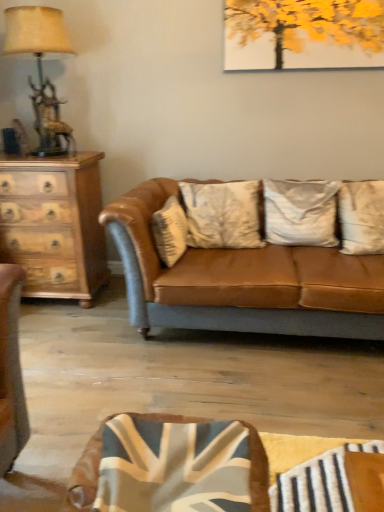
Question: Is matte gold table lamp at left outside of white textured pillow at center, which is counted as the 3th pillow, starting from the right?

Choices:
 (A) yes
 (B) no

Answer: (A)

Question: Is matte gold table lamp at left shorter than white textured pillow at center, the first pillow viewed from the left?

──────────────────────────────

# Your task
Reproduce the data above word for word, from its beginning up to and including the line containing "Answer: (A)". Leave the pictures out.

# Solution to the problem
Question: Is matte gold table lamp at left outside of white textured pillow at center, which is counted as the 3th pillow, starting from the right?

Choices:
 (A) yes
 (B) no

Answer: (A)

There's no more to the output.